■ **TASK OBJECTIVE**
Please revise the data below so that "centreline" becomes "center line" wherever it occurs, with everything else unchanged. Leave the pictures out of your version.

--- Start of MATERIAL FOR THE TASK ---

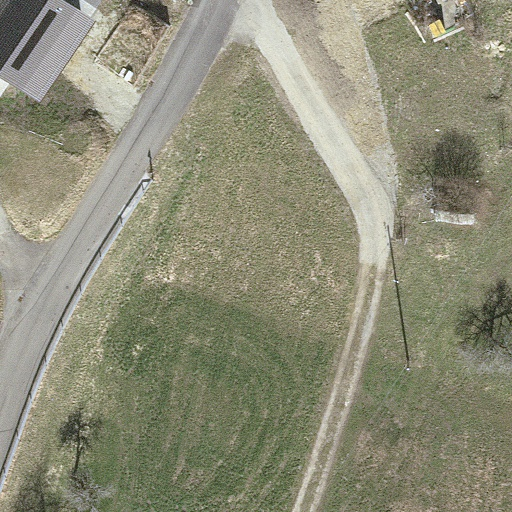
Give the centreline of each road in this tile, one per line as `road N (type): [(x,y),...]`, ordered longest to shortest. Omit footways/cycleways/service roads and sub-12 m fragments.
road 1 (track): [(337,0),(380,98),(389,196),(304,511)]
road 2 (unclassified): [(217,0),(169,99),(48,291),(0,424)]
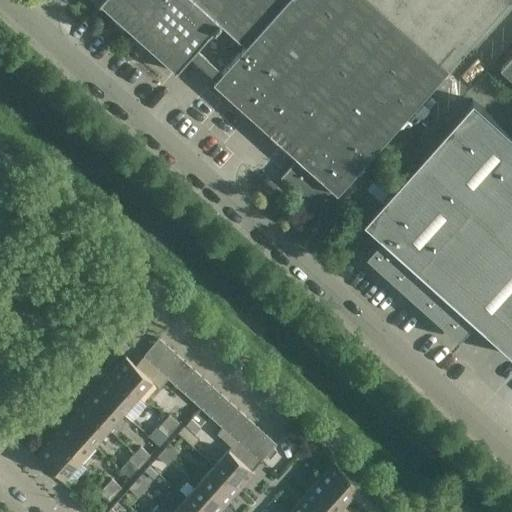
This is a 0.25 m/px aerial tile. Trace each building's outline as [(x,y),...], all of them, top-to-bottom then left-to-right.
[(101,0),(98,3),(175,72),(212,30),(214,31),(221,24),(245,46),(214,82),(298,158),(282,176),(328,218),(351,192),(356,197),(377,174),(365,162),(511,0),(101,0)] [(511,56),(500,70),(511,80),(511,56)] [(511,134),(473,100),(364,220),(409,260),(393,278),(424,306),(511,208),(511,134)] [(0,185),(14,169),(0,156),(0,185)] [(511,208),(424,306),(455,334),(471,316),(511,353),(511,208)] [(159,338),(143,356),(152,364),(168,346),(159,338)] [(152,364),(161,372),(177,354),(168,346),(152,364)] [(161,372),(170,380),(186,362),(177,354),(161,372)] [(125,356),(111,373),(137,396),(151,380),(125,356)] [(170,380),(179,388),(195,370),(186,362),(170,380)] [(179,388),(188,396),(204,379),(195,370),(179,388)] [(137,396),(111,373),(96,389),(122,412),(137,396)] [(188,396),(197,404),(213,387),(204,379),(188,396)] [(197,404),(206,413),(222,395),(213,387),(197,404)] [(122,412),(96,389),(81,405),(107,428),(122,412)] [(206,413),(215,421),(231,403),(222,395),(206,413)] [(215,421),(224,429),(240,411),(231,403),(215,421)] [(107,428),(81,405),(67,421),(93,445),(107,428)] [(224,429),(233,437),(249,419),(240,411),(224,429)] [(164,420),(173,429),(178,423),(169,414),(164,420)] [(190,419),(184,426),(193,434),(199,428),(190,419)] [(233,437),(242,445),(258,427),(249,419),(233,437)] [(157,427),(167,435),(173,429),(164,420),(157,427)] [(93,445),(67,421),(52,438),(78,461),(93,445)] [(242,445),(251,453),(267,435),(258,427),(242,445)] [(251,453),(260,461),(276,443),(267,435),(251,453)] [(78,461),(52,438),(37,454),(64,477),(78,461)] [(178,451),(169,443),(163,449),(172,457),(178,451)] [(134,453),(144,461),(149,455),(140,446),(134,453)] [(172,457),(163,449),(157,455),(167,464),(172,457)] [(228,449),(213,465),(239,488),(254,472),(228,449)] [(128,459),(138,468),(144,461),(134,453),(128,459)] [(319,478),(345,502),(359,486),(333,462),(319,478)] [(239,488),(213,465),(199,481),(225,505),(239,488)] [(149,483),(140,475),(134,481),(143,490),(149,483)] [(319,478),(304,495),(323,511),(335,511),(345,502),(319,478)] [(105,485),(114,494),(120,487),(111,479),(105,485)] [(143,490),(134,481),(128,488),(138,496),(143,490)] [(199,481),(184,497),(200,511),(218,511),(225,505),(199,481)] [(99,491),(109,500),(114,494),(105,485),(99,491)] [(323,511),(304,495),(289,511),(290,511),(323,511)] [(200,511),(184,497),(171,511),(200,511)]
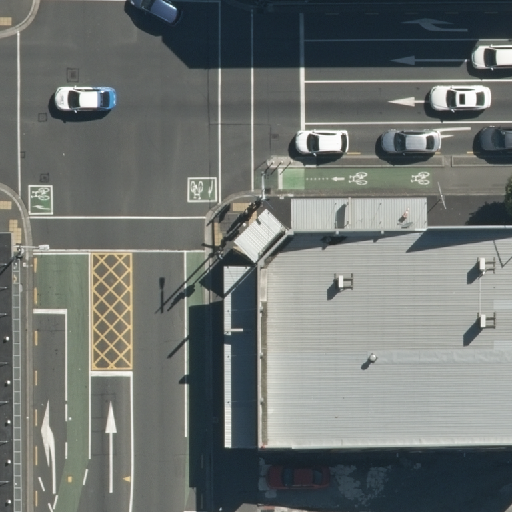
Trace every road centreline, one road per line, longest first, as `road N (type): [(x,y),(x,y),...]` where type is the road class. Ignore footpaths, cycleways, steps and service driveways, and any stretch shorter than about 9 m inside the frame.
road 1 (tertiary): [(120,82),(123,511)]
road 2 (secondary): [(511,79),(120,82)]
road 3 (secondary): [(120,82),(0,82)]
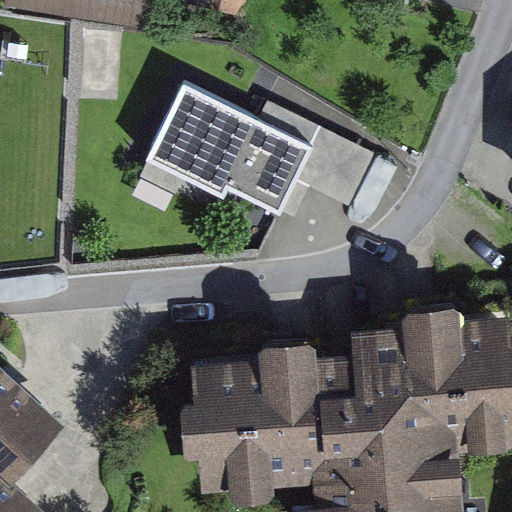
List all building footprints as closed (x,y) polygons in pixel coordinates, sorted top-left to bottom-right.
[(8,0),(6,5),(149,31),(155,0),(8,0)] [(276,113),(193,74),(159,147),(301,214),(318,178),(360,198),(384,148),(282,100),(276,113)] [(356,358),(196,372),(206,490),(320,480),(323,511),(457,511),(452,451),(511,445),(511,388),(506,323),(354,336),(356,358)] [(0,462),(43,405),(0,372),(0,462)] [(0,511),(29,511),(0,487),(0,511)]
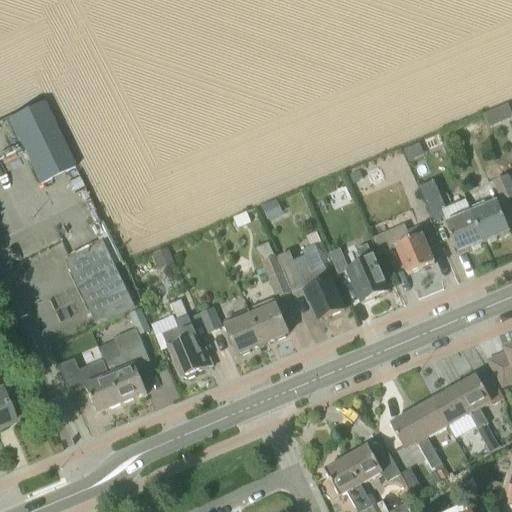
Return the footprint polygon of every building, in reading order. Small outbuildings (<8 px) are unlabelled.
[(11,119),(41,185),(75,170),(44,103),(11,119)] [(407,149),(403,150),(409,163),(412,161),(407,149)] [(361,172),(351,177),(354,184),(364,180),(361,172)] [(511,199),(511,185),(509,178),(508,179),(508,177),(493,183),(501,203),(511,199)] [(446,209),(434,183),(419,189),(425,203),(434,225),(445,220),(444,217),(442,212),(441,211),(446,209)] [(472,214),(484,244),(510,233),(497,203),(486,207),(472,214)] [(247,214),(234,219),(238,229),(251,224),(247,214)] [(484,244),(472,214),(449,223),(446,225),(459,255),(484,244)] [(435,265),(418,227),(407,232),(405,226),(374,240),(381,255),(396,248),(408,277),(435,265)] [(93,231),(85,235),(94,253),(102,249),(94,233),(93,231)] [(83,258),(94,253),(85,235),(75,240),(83,258)] [(66,244),(74,262),(83,258),(75,240),(66,244)] [(257,250),(265,269),(269,279),(278,299),(292,293),(277,257),(275,257),(269,244),(257,250)] [(388,294),(368,246),(358,251),(363,264),(349,270),(350,271),(348,271),(363,304),(388,294)] [(136,309),(135,308),(106,247),(102,249),(94,253),(83,258),(74,262),(72,263),(102,325),(120,317),(130,312),(136,309)] [(153,256),(159,270),(174,264),(168,250),(153,256)] [(339,275),(348,271),(350,271),(349,270),(341,251),(331,256),(339,275)] [(345,312),(331,279),(330,280),(323,264),(310,269),(306,258),(295,263),(291,254),(279,259),(294,295),(303,291),(309,305),(312,304),(320,323),(345,312)] [(178,330),(162,336),(168,350),(169,350),(182,380),(186,379),(189,380),(196,377),(196,375),(208,370),(205,363),(209,361),(206,353),(205,352),(202,353),(202,351),(196,339),(198,338),(194,328),(193,328),(193,327),(189,319),(182,300),(168,306),(173,318),(178,330)] [(250,316),(263,347),(289,336),(274,301),(249,312),(251,316),(250,316)] [(136,309),(130,312),(138,332),(150,326),(141,305),(135,308),(136,309)] [(223,330),(218,318),(215,309),(200,315),(204,323),(209,336),(223,330)] [(204,323),(200,315),(189,319),(193,327),(204,323)] [(263,347),(250,316),(225,327),(226,329),(238,357),(263,347)] [(105,364),(123,406),(148,395),(136,368),(149,363),(136,331),(115,340),(122,357),(105,364)] [(511,348),(505,352),(506,355),(487,362),(503,390),(511,386),(511,348)] [(123,406),(105,364),(104,362),(81,371),(76,360),(59,367),(71,396),(87,390),(98,416),(123,406)] [(478,431),(487,426),(490,425),(482,410),(493,405),(494,407),(504,401),(492,379),(481,385),(477,378),(456,390),(471,417),(478,431)] [(0,428),(14,422),(0,390),(0,428)] [(449,429),(471,417),(456,390),(434,402),(449,429)] [(414,414),(428,440),(449,429),(434,402),(414,414)] [(429,465),(433,471),(442,465),(428,440),(414,414),(391,427),(406,453),(418,445),(429,465)] [(485,442),(493,438),(487,426),(478,431),(485,442)] [(493,438),(485,442),(491,453),(499,448),(493,438)] [(347,461),(361,487),(383,475),(388,483),(401,476),(387,450),(373,457),(369,448),(347,461)] [(372,508),(367,498),(361,487),(347,461),(325,473),(340,499),(347,495),(356,511),(364,511),(369,509),(370,509),(372,508)] [(449,475),(447,471),(436,477),(441,487),(452,480),(449,475)] [(373,495),(367,498),(372,508),(378,504),(373,495)] [(418,511),(424,510),(419,498),(406,504),(409,511),(418,511)] [(371,511),(388,511),(384,503),(379,506),(378,504),(372,508),(370,509),(371,511)]
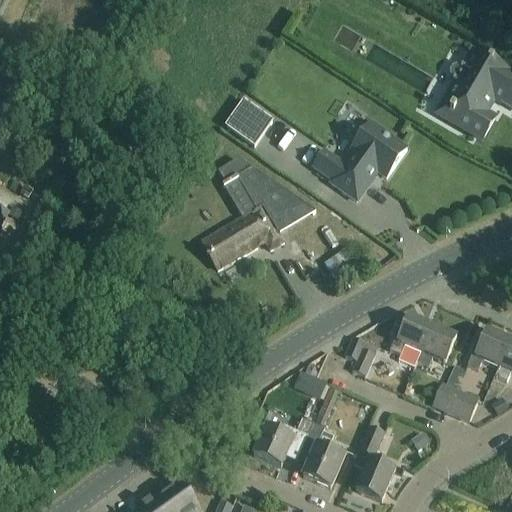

--- End of MATERIAL FOR THE TASK ---

■ **CORRECT ANSWER**
Give the center line of each road in this tile, one per line as `road N (type): [(x,y),...]`, ordered longest to shortest. Omit footways/cycleways/service roads and sub-12 m fragments.
road 1 (track): [(337,0),(380,98),(389,196),(304,511)]
road 2 (unclassified): [(217,0),(169,99),(48,291),(0,424)]
This is a 0.25 m/px aerial tile. Trace each building's outline as [(x,y),...], all of them, top-to-bottom then left-to-right.
[(101,0),(98,3),(175,72),(212,30),(214,31),(221,24),(245,46),(214,82),(298,158),(282,176),(328,218),(351,192),(356,197),(377,174),(365,162),(511,0),(101,0)] [(511,56),(500,70),(511,80),(511,56)] [(511,134),(473,100),(364,220),(409,260),(393,278),(424,306),(511,208),(511,134)] [(0,185),(14,169),(0,156),(0,185)] [(511,208),(424,306),(455,334),(471,316),(511,353),(511,208)] [(159,338),(143,356),(152,364),(168,346),(159,338)] [(152,364),(161,372),(177,354),(168,346),(152,364)] [(161,372),(170,380),(186,362),(177,354),(161,372)] [(125,356),(111,373),(137,396),(151,380),(125,356)] [(170,380),(179,388),(195,370),(186,362),(170,380)] [(179,388),(188,396),(204,379),(195,370),(179,388)] [(137,396),(111,373),(96,389),(122,412),(137,396)] [(188,396),(197,404),(213,387),(204,379),(188,396)] [(197,404),(206,413),(222,395),(213,387),(197,404)] [(122,412),(96,389),(81,405),(107,428),(122,412)] [(206,413),(215,421),(231,403),(222,395),(206,413)] [(215,421),(224,429),(240,411),(231,403),(215,421)] [(107,428),(81,405),(67,421),(93,445),(107,428)] [(224,429),(233,437),(249,419),(240,411),(224,429)] [(164,420),(173,429),(178,423),(169,414),(164,420)] [(190,419),(184,426),(193,434),(199,428),(190,419)] [(233,437),(242,445),(258,427),(249,419),(233,437)] [(157,427),(167,435),(173,429),(164,420),(157,427)] [(93,445),(67,421),(52,438),(78,461),(93,445)] [(242,445),(251,453),(267,435),(258,427),(242,445)] [(251,453),(260,461),(276,443),(267,435),(251,453)] [(78,461),(52,438),(37,454),(64,477),(78,461)] [(178,451),(169,443),(163,449),(172,457),(178,451)] [(134,453),(144,461),(149,455),(140,446),(134,453)] [(172,457),(163,449),(157,455),(167,464),(172,457)] [(228,449),(213,465),(239,488),(254,472),(228,449)] [(128,459),(138,468),(144,461),(134,453),(128,459)] [(319,478),(345,502),(359,486),(333,462),(319,478)] [(239,488),(213,465),(199,481),(225,505),(239,488)] [(149,483),(140,475),(134,481),(143,490),(149,483)] [(319,478),(304,495),(323,511),(335,511),(345,502),(319,478)] [(105,485),(114,494),(120,487),(111,479),(105,485)] [(143,490),(134,481),(128,488),(138,496),(143,490)] [(199,481),(184,497),(200,511),(218,511),(225,505),(199,481)] [(99,491),(109,500),(114,494),(105,485),(99,491)] [(323,511),(304,495),(289,511),(290,511),(323,511)] [(200,511),(184,497),(171,511),(200,511)]
Trace every road center line, one road per line, longest first, as `road N (type): [(x,y),(x,y),...]` where type is the road class. Ignore footpaths, cycleways, steps and service driveways, and any stretch shorter than about 9 m inside the frame.
road 1 (tertiary): [(120,82),(123,511)]
road 2 (secondary): [(511,79),(120,82)]
road 3 (secondary): [(120,82),(0,82)]
List all building footprints as closed (x,y) polygons in pixel coordinates, sorted top-left to bottom-right.
[(8,0),(6,5),(149,31),(155,0),(8,0)] [(276,113),(193,74),(159,147),(301,214),(318,178),(360,198),(384,148),(282,100),(276,113)] [(356,358),(196,372),(206,490),(320,480),(323,511),(457,511),(452,451),(511,445),(511,388),(506,323),(354,336),(356,358)] [(0,462),(43,405),(0,372),(0,462)] [(0,511),(29,511),(0,487),(0,511)]
Return the footprint polygon of every building, in reading order. Small outbuildings (<8 px) are unlabelled.
[(11,119),(41,185),(75,170),(44,103),(11,119)] [(407,149),(403,150),(409,163),(412,161),(407,149)] [(361,172),(351,177),(354,184),(364,180),(361,172)] [(511,199),(511,185),(509,178),(508,179),(508,177),(493,183),(501,203),(511,199)] [(446,209),(434,183),(419,189),(425,203),(434,225),(445,220),(444,217),(442,212),(441,211),(446,209)] [(472,214),(484,244),(510,233),(497,203),(486,207),(472,214)] [(247,214),(234,219),(238,229),(251,224),(247,214)] [(484,244),(472,214),(449,223),(446,225),(459,255),(484,244)] [(435,265),(418,227),(407,232),(405,226),(374,240),(381,255),(396,248),(408,277),(435,265)] [(93,231),(85,235),(94,253),(102,249),(94,233),(93,231)] [(83,258),(94,253),(85,235),(75,240),(83,258)] [(66,244),(74,262),(83,258),(75,240),(66,244)] [(257,250),(265,269),(269,279),(278,299),(292,293),(277,257),(275,257),(269,244),(257,250)] [(388,294),(368,246),(358,251),(363,264),(349,270),(350,271),(348,271),(363,304),(388,294)] [(136,309),(135,308),(106,247),(102,249),(94,253),(83,258),(74,262),(72,263),(102,325),(120,317),(130,312),(136,309)] [(153,256),(159,270),(174,264),(168,250),(153,256)] [(339,275),(348,271),(350,271),(349,270),(341,251),(331,256),(339,275)] [(345,312),(331,279),(330,280),(323,264),(310,269),(306,258),(295,263),(291,254),(279,259),(294,295),(303,291),(309,305),(312,304),(320,323),(345,312)] [(178,330),(162,336),(168,350),(169,350),(182,380),(186,379),(189,380),(196,377),(196,375),(208,370),(205,363),(209,361),(206,353),(205,352),(202,353),(202,351),(196,339),(198,338),(194,328),(193,328),(193,327),(189,319),(182,300),(168,306),(173,318),(178,330)] [(250,316),(263,347),(289,336),(274,301),(249,312),(251,316),(250,316)] [(136,309),(130,312),(138,332),(150,326),(141,305),(135,308),(136,309)] [(223,330),(218,318),(215,309),(200,315),(204,323),(209,336),(223,330)] [(204,323),(200,315),(189,319),(193,327),(204,323)] [(263,347),(250,316),(225,327),(226,329),(238,357),(263,347)] [(105,364),(123,406),(148,395),(136,368),(149,363),(136,331),(115,340),(122,357),(105,364)] [(511,348),(505,352),(506,355),(487,362),(503,390),(511,386),(511,348)] [(123,406),(105,364),(104,362),(81,371),(76,360),(59,367),(71,396),(87,390),(98,416),(123,406)] [(478,431),(487,426),(490,425),(482,410),(493,405),(494,407),(504,401),(492,379),(481,385),(477,378),(456,390),(471,417),(478,431)] [(0,428),(14,422),(0,390),(0,428)] [(449,429),(471,417),(456,390),(434,402),(449,429)] [(414,414),(428,440),(449,429),(434,402),(414,414)] [(429,465),(433,471),(442,465),(428,440),(414,414),(391,427),(406,453),(418,445),(429,465)] [(485,442),(493,438),(487,426),(478,431),(485,442)] [(493,438),(485,442),(491,453),(499,448),(493,438)] [(347,461),(361,487),(383,475),(388,483),(401,476),(387,450),(373,457),(369,448),(347,461)] [(372,508),(367,498),(361,487),(347,461),(325,473),(340,499),(347,495),(356,511),(364,511),(369,509),(370,509),(372,508)] [(449,475),(447,471),(436,477),(441,487),(452,480),(449,475)] [(373,495),(367,498),(372,508),(378,504),(373,495)] [(418,511),(424,510),(419,498),(406,504),(409,511),(418,511)] [(371,511),(388,511),(384,503),(379,506),(378,504),(372,508),(370,509),(371,511)]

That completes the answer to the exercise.